*** Dataset entries Section Begins ***
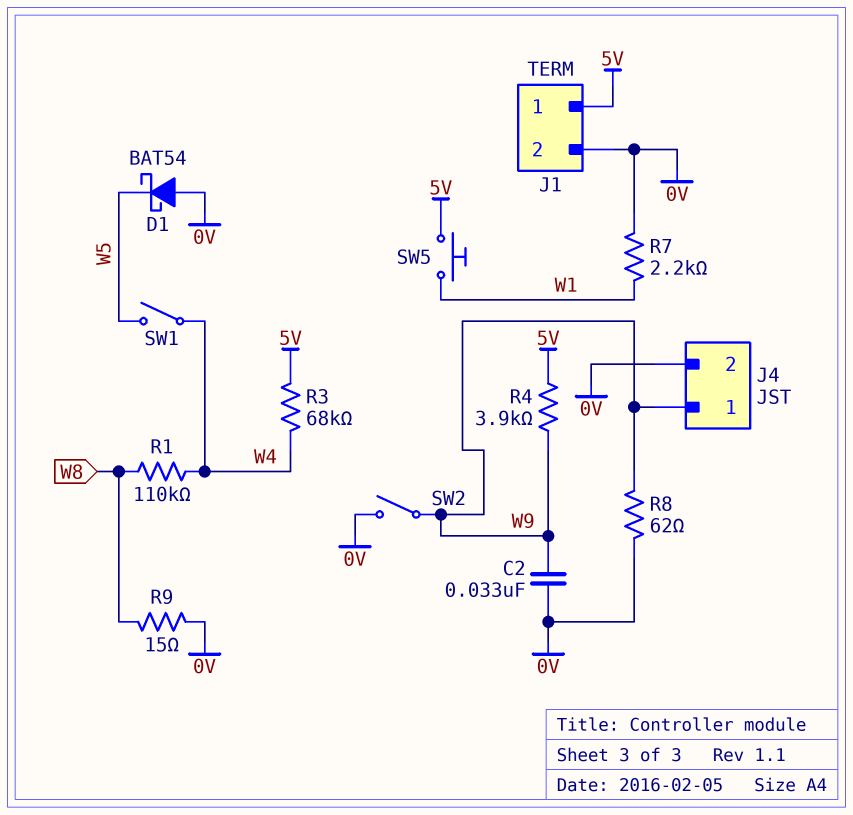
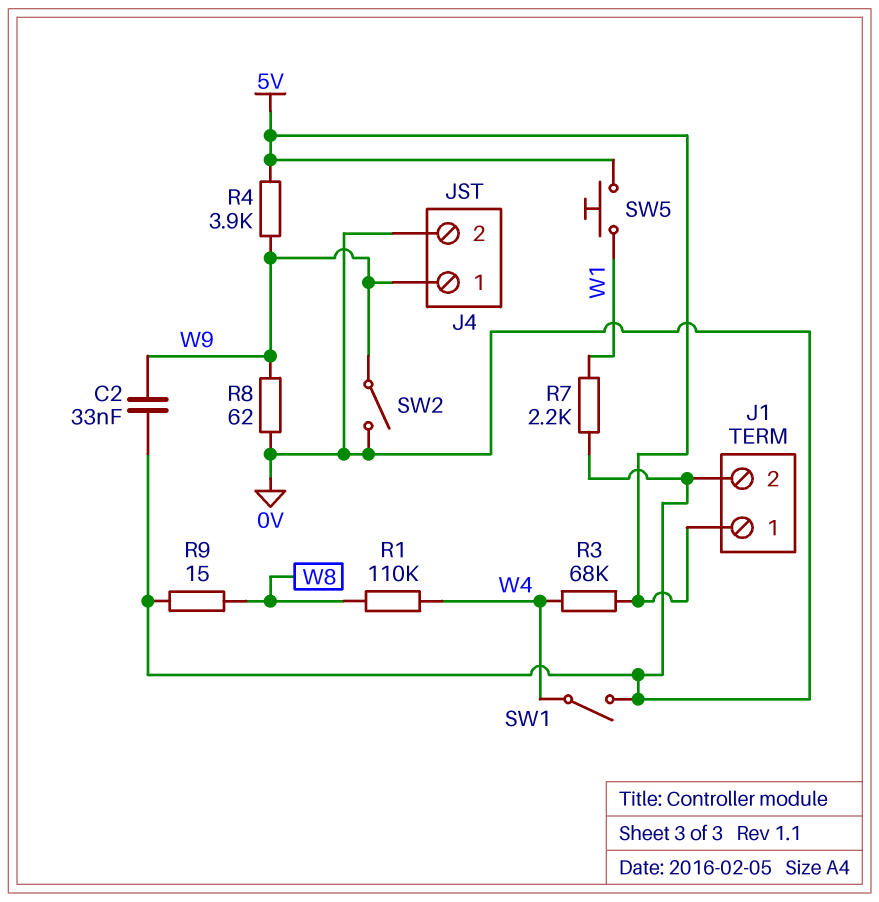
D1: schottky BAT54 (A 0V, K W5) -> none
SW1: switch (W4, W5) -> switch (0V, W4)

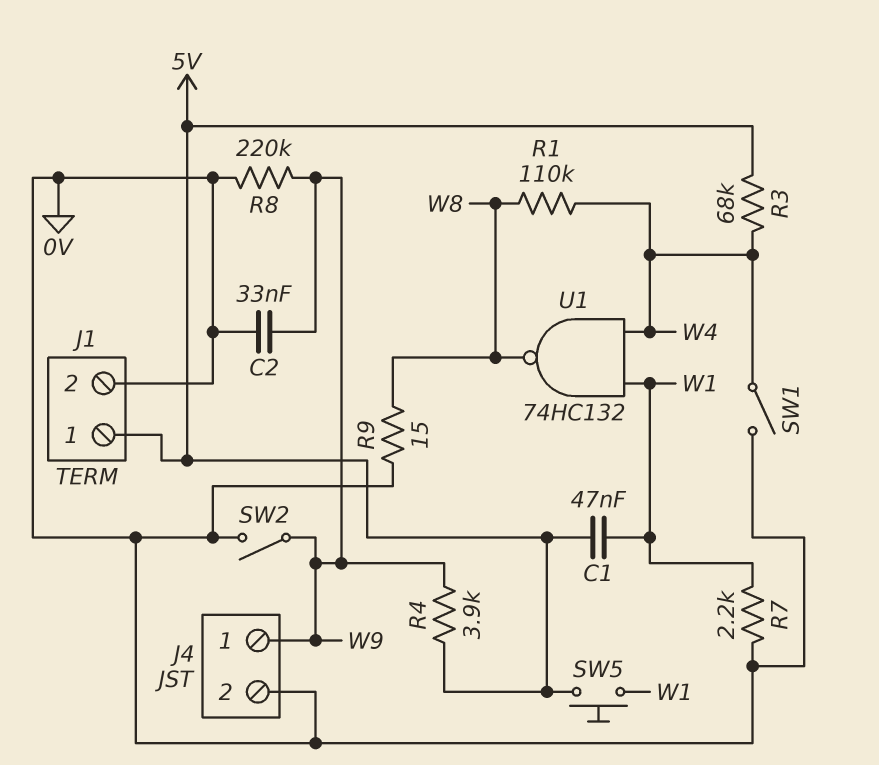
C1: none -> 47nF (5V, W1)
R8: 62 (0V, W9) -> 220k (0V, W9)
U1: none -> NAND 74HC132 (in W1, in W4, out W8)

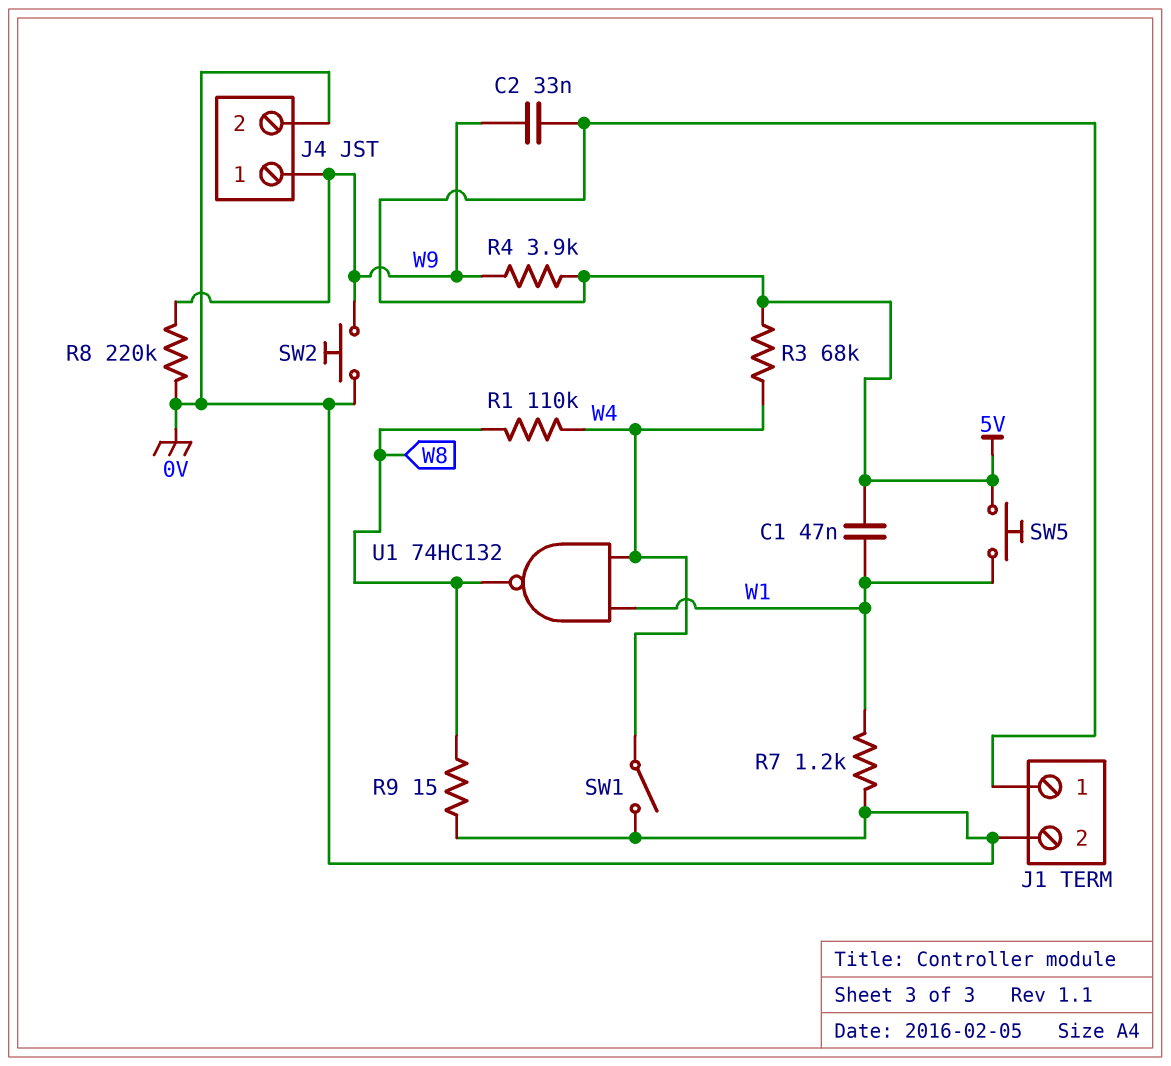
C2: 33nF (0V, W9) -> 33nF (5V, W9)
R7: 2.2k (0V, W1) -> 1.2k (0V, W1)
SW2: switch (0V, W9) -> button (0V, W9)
*** Dataset entries Section Ends ***
*** Dataset entries Section Begins ***
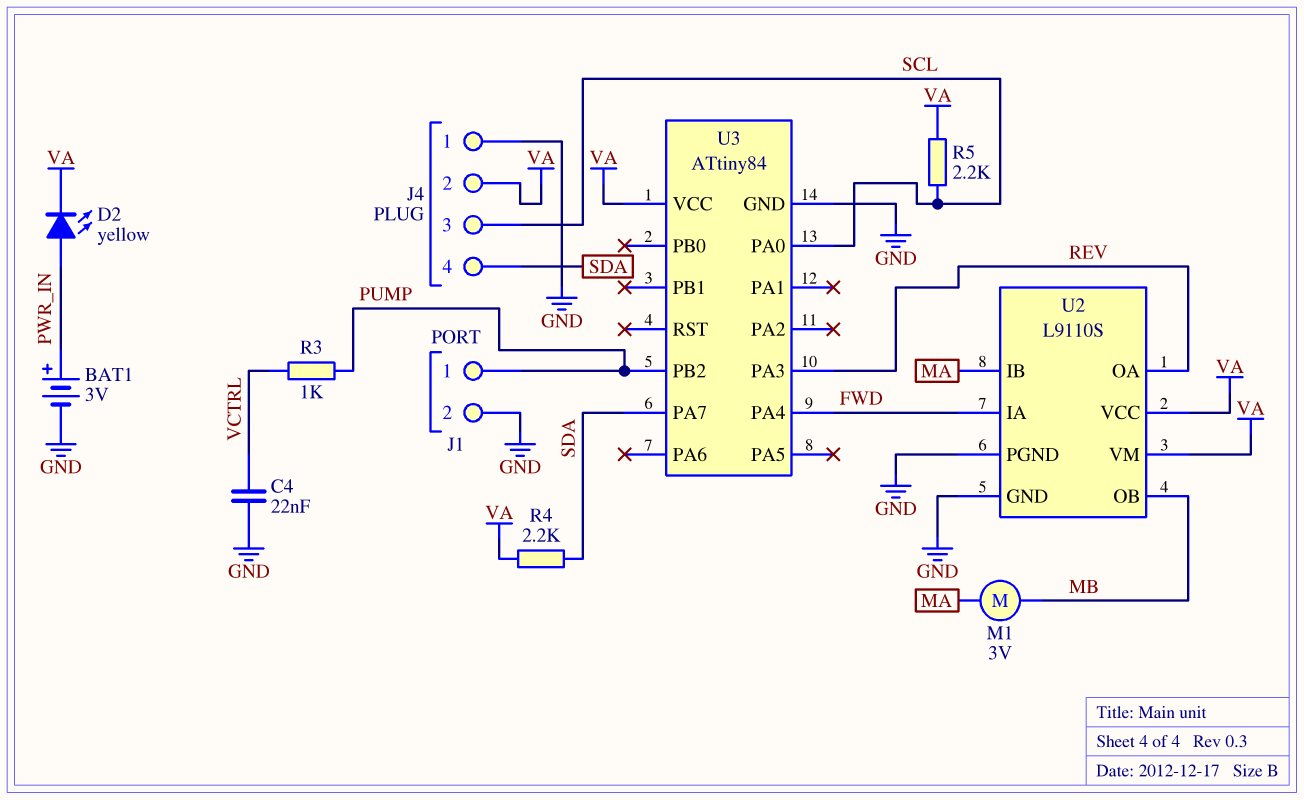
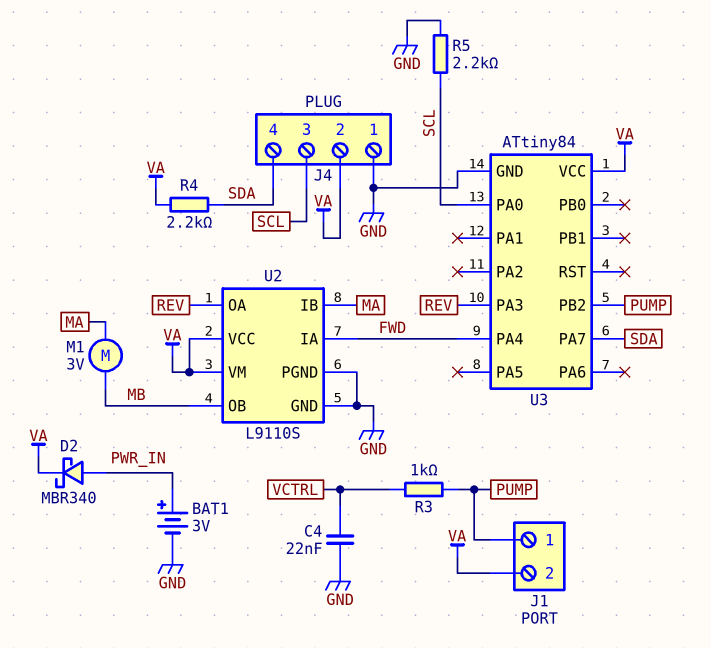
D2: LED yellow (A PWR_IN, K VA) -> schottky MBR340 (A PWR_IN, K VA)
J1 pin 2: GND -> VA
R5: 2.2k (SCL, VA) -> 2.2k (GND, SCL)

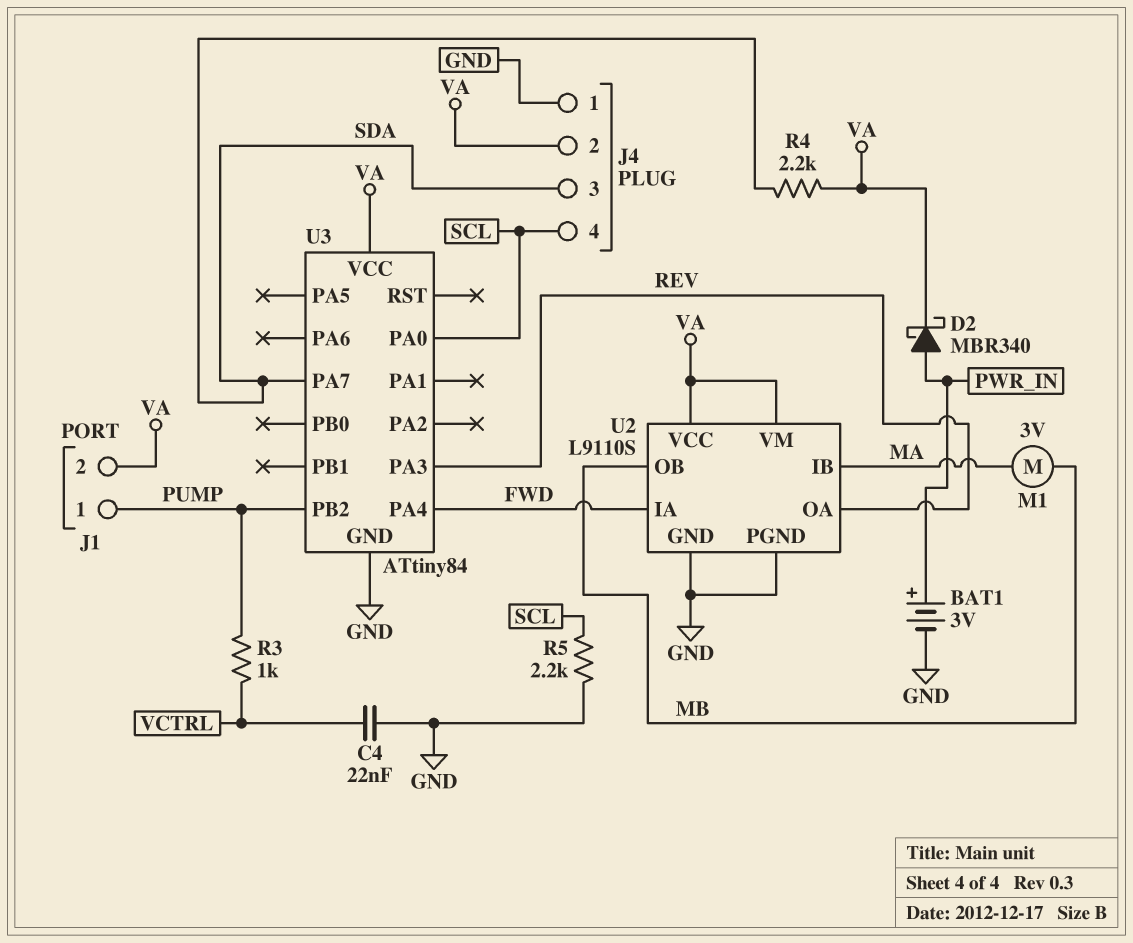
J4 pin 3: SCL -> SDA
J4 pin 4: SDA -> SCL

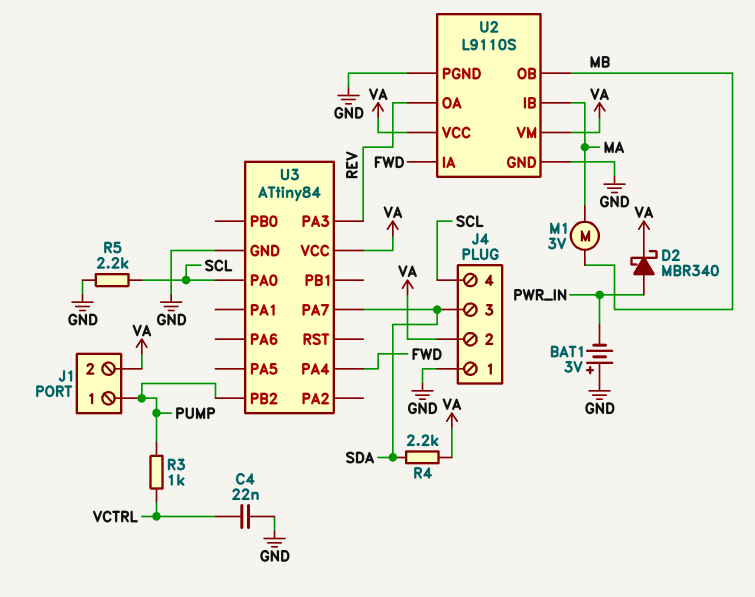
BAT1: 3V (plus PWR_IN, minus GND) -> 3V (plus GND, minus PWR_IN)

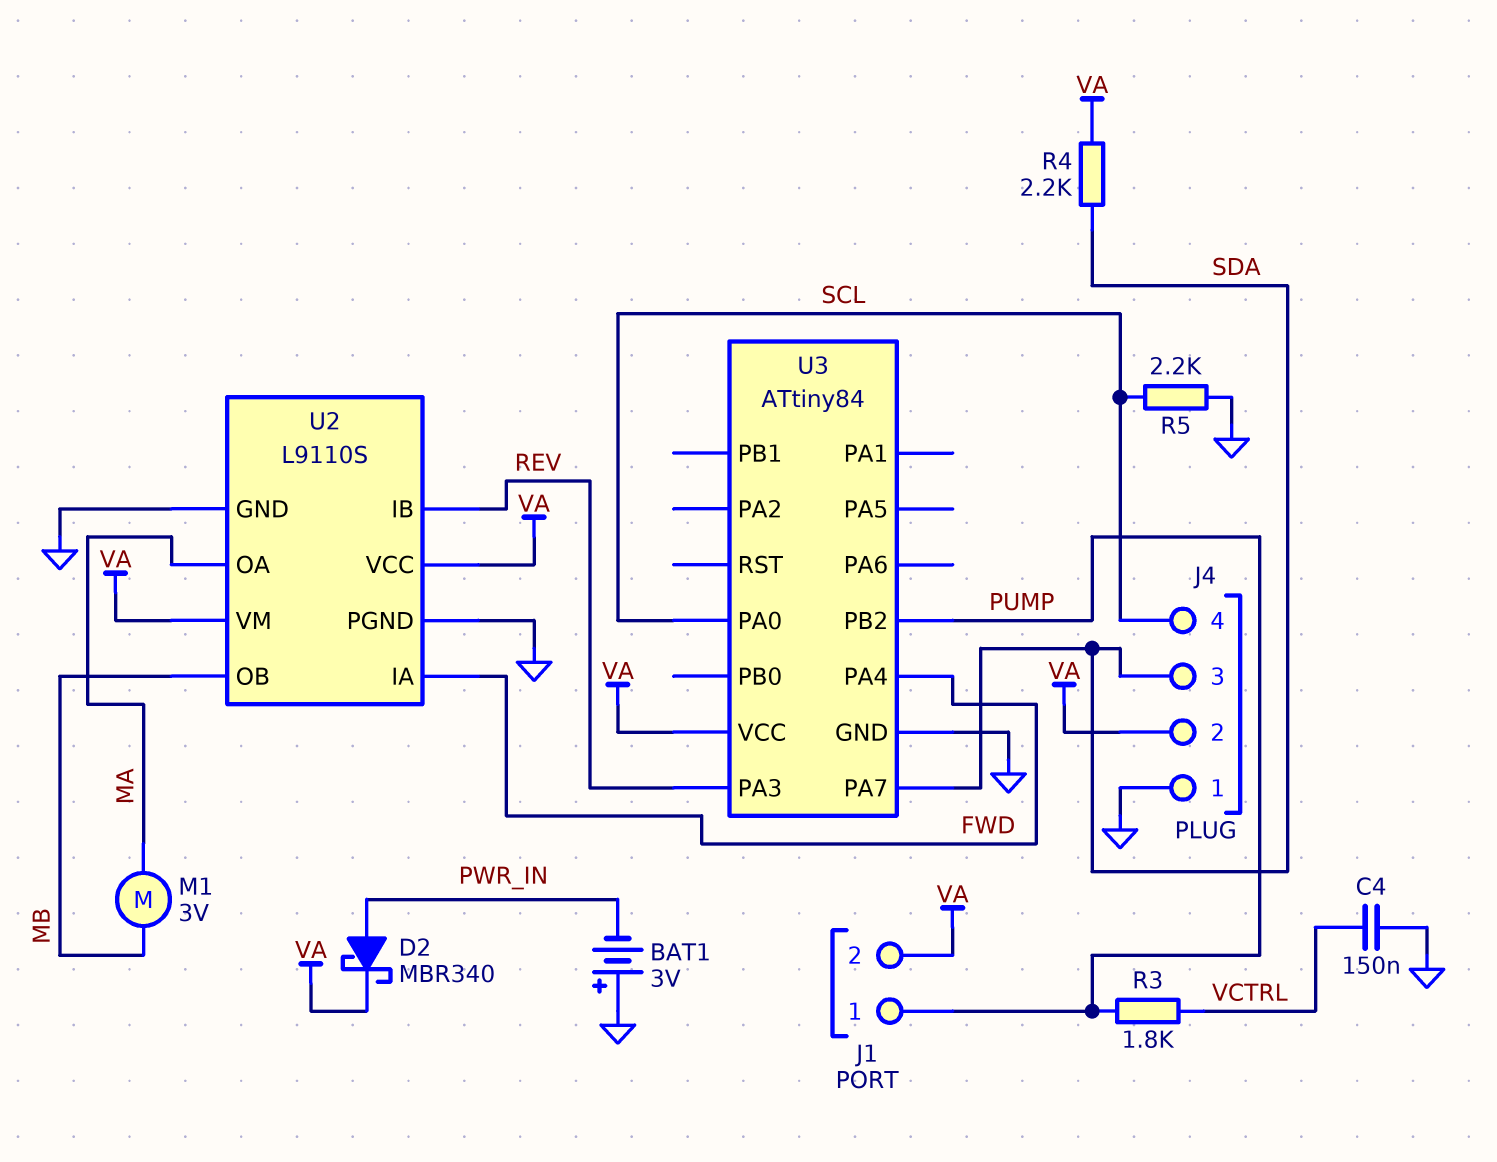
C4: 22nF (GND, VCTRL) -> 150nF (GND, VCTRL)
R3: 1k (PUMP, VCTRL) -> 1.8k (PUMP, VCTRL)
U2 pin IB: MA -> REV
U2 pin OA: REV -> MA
*** Dataset entries Section Ends ***
Exercise instructions
Check each line of the entries for the string "none". Copy the lines that have it.

Solution to this task
D1: schottky BAT54 (A 0V, K W5) -> none
C1: none -> 47nF (5V, W1)
U1: none -> NAND 74HC132 (in W1, in W4, out W8)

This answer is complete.